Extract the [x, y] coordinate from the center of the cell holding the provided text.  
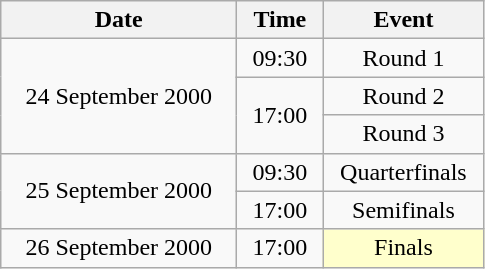
Semifinals [404, 210]
Event [404, 20]
25 September 2000 [119, 191]
Time [280, 20]
Round 1 [404, 58]
24 September 2000 [119, 96]
Quarterfinals [404, 172]
Round 3 [404, 134]
Round 2 [404, 96]
Finals [404, 248]
26 September 2000 [119, 248]
Date [119, 20]
From the cell containing the given text, extract its center point as (X, Y) coordinate. 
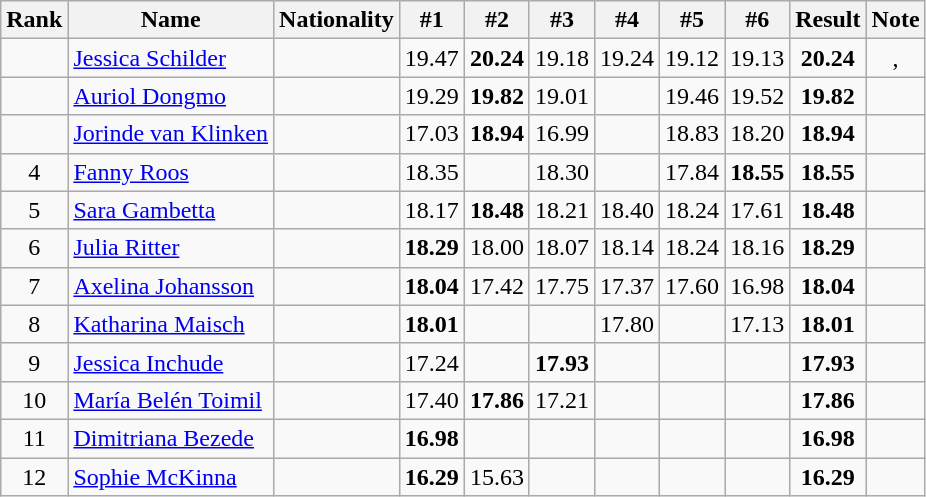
------------------------
§ Required task:
Rewrite the records above as a Markdown table with a Row column that numbers each line and a Line column that holds its text, skipping blank lines. Leave the pictures out of the answer.

§ Reply:
| Row | Line |
|---|---|
| 1 | Extract the [x, y] coordinate from the center of the cell holding the provided text.   |
| 2 | Semifinals [404, 210] |
| 3 | Event [404, 20] |
| 4 | 25 September 2000 [119, 191] |
| 5 | Time [280, 20] |
| 6 | Round 1 [404, 58] |
| 7 | 24 September 2000 [119, 96] |
| 8 | Quarterfinals [404, 172] |
| 9 | Round 3 [404, 134] |
| 10 | Round 2 [404, 96] |
| 11 | Finals [404, 248] |
| 12 | 26 September 2000 [119, 248] |
| 13 | Date [119, 20] |
| 14 | From the cell containing the given text, extract its center point as (X, Y) coordinate.  |